Directions for this task
Below are records; reproduce exactly the lines from the one that has "camera: 10 degrees right, 0 degrees up" through the one that has "(508, 138) = (386, 125): grey", ends included, and nothing more.

Supplied records

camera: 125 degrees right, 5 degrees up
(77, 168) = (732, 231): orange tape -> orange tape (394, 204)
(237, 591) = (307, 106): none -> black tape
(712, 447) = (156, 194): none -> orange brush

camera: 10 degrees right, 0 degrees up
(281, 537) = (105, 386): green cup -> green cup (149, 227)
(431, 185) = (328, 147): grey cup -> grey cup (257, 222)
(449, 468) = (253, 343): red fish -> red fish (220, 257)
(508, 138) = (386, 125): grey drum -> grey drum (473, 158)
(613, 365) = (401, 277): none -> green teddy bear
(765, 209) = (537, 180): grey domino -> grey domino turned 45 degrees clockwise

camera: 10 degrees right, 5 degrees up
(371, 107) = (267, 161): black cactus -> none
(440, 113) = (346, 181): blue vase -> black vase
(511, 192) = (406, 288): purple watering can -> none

--

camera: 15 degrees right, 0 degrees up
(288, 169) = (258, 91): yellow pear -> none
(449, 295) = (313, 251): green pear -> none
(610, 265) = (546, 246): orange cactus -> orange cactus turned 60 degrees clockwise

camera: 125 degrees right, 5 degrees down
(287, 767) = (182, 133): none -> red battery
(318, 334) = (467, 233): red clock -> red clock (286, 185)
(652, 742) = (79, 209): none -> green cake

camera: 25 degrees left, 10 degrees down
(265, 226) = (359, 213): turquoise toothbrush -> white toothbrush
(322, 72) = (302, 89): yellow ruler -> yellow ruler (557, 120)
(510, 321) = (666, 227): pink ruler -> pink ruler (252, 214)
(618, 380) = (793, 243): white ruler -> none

---

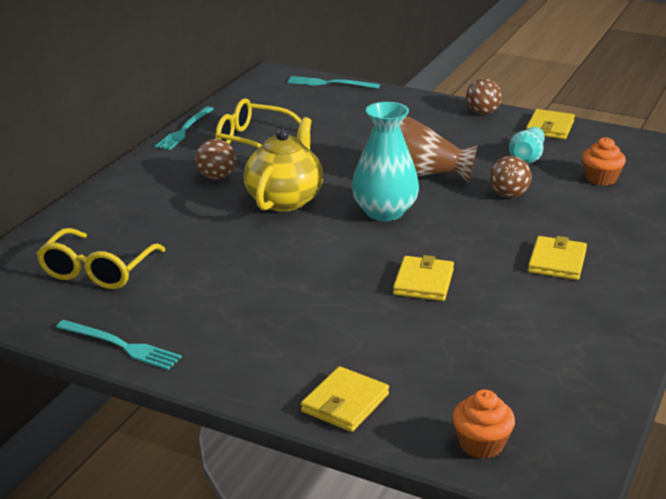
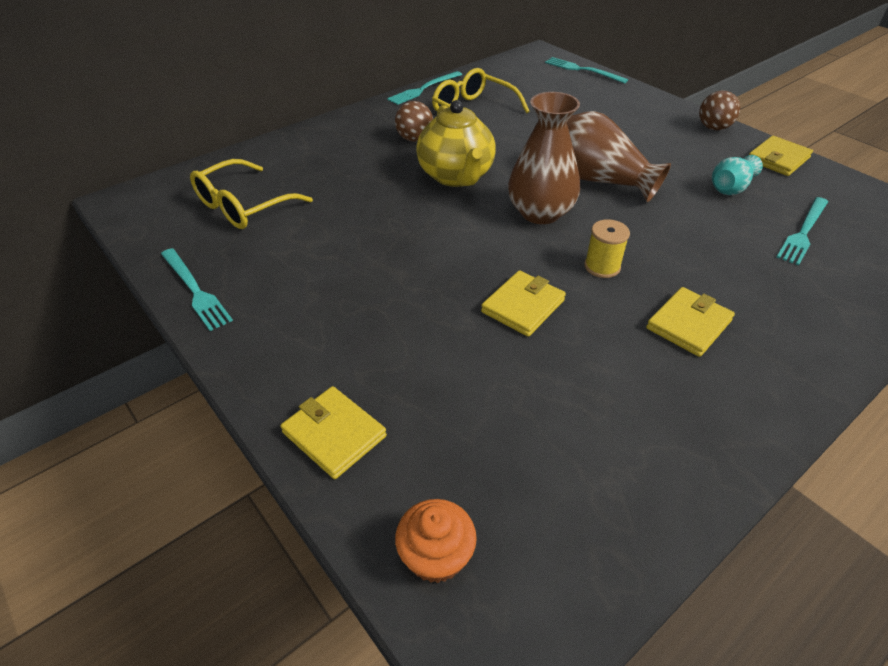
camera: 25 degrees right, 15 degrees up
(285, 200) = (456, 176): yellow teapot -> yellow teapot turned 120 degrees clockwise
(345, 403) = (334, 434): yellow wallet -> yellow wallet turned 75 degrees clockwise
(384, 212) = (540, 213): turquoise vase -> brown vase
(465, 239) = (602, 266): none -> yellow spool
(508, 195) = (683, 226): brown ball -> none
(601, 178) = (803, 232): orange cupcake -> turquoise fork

Output
camera: 10 degrees right, 0 degrees up
(281, 537) = (105, 386): green cup -> green cup (149, 227)
(431, 185) = (328, 147): grey cup -> grey cup (257, 222)
(449, 468) = (253, 343): red fish -> red fish (220, 257)
(508, 138) = (386, 125): grey drum -> grey drum (473, 158)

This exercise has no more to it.